Dataset records:

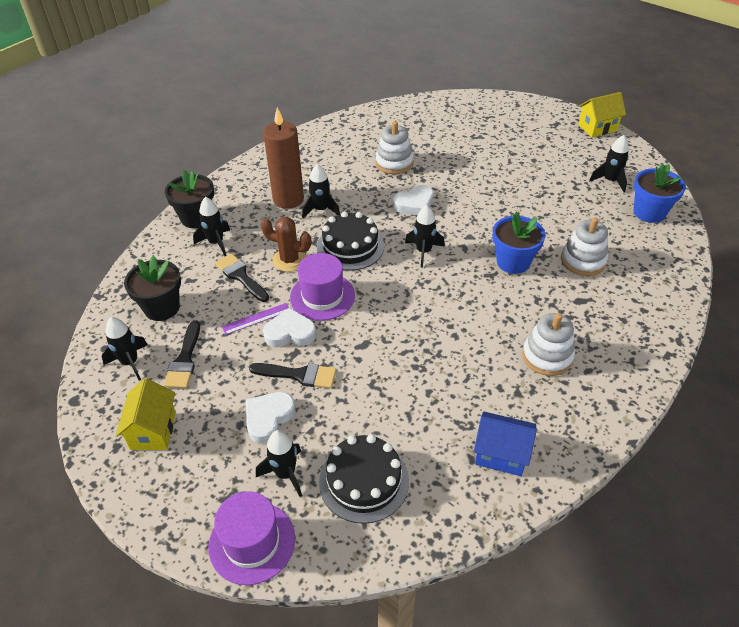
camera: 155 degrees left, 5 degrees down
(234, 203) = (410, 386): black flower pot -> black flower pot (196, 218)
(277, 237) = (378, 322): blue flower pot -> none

==

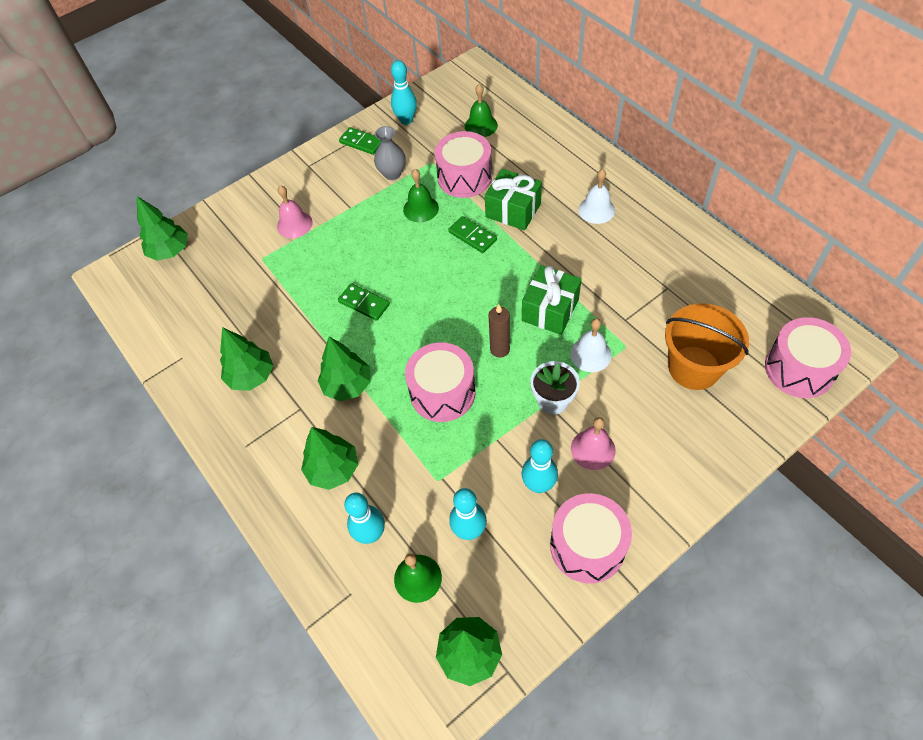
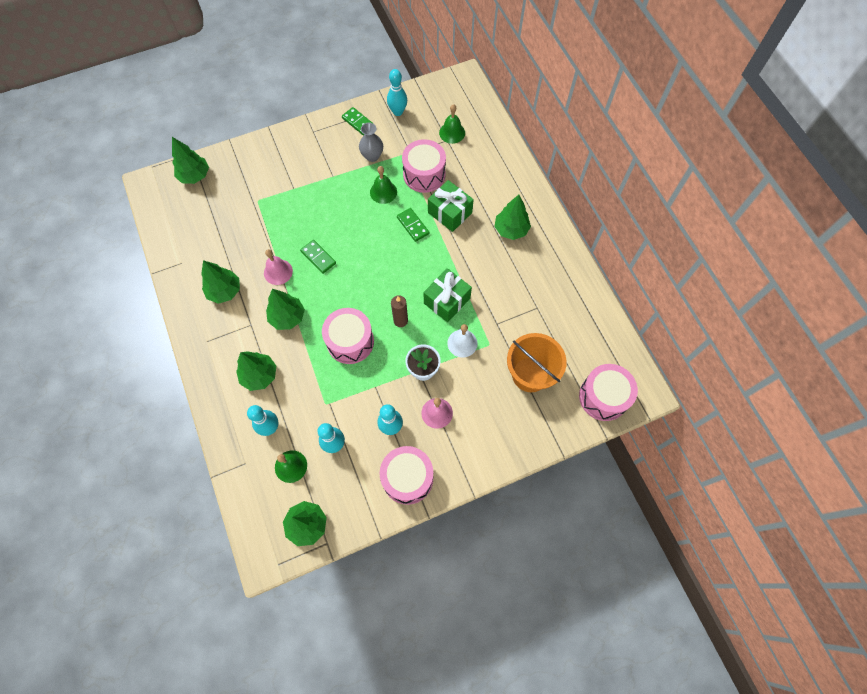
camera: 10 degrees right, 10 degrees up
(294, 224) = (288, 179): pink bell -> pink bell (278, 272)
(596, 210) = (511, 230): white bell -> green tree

---

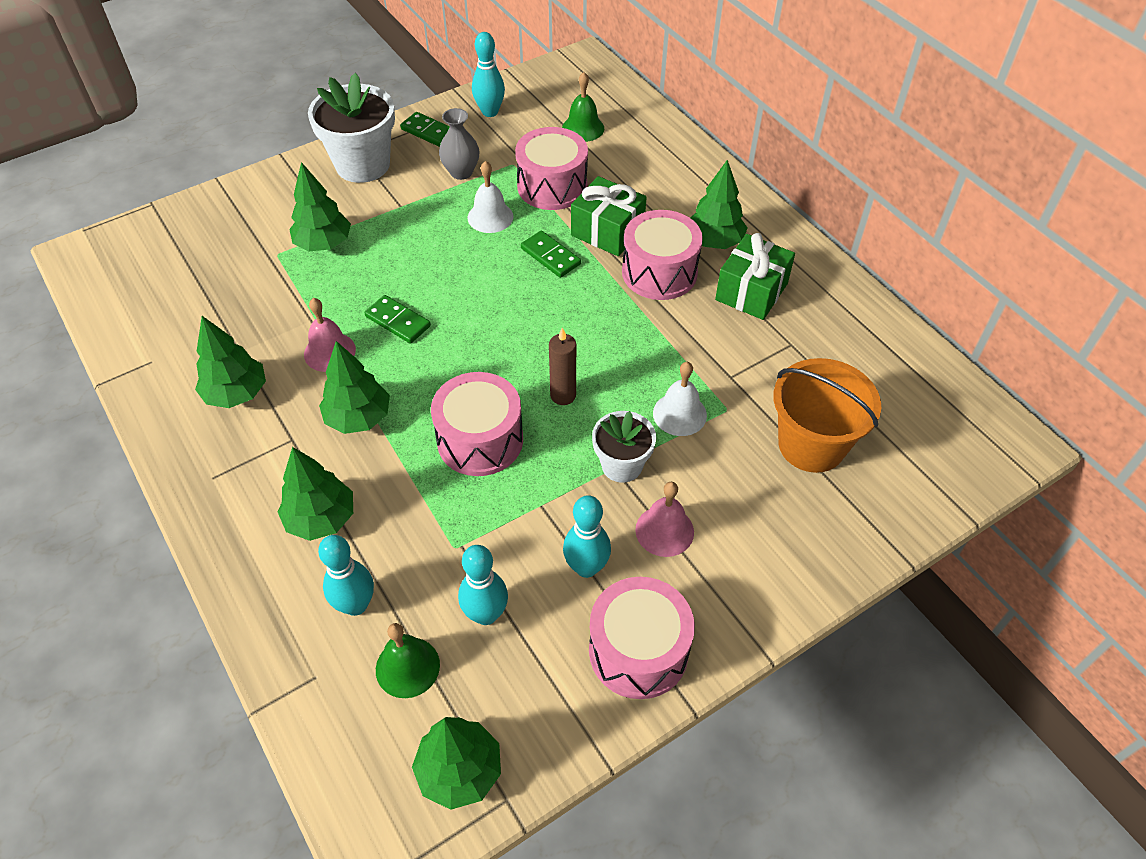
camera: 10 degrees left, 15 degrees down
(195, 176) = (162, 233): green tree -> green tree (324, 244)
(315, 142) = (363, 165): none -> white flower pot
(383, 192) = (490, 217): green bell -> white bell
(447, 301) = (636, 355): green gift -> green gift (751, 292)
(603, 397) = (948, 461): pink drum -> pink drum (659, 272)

About this task: Across the records above, return every line that contains the word "left".

Exercise solution:
camera: 155 degrees left, 5 degrees down
camera: 10 degrees left, 15 degrees down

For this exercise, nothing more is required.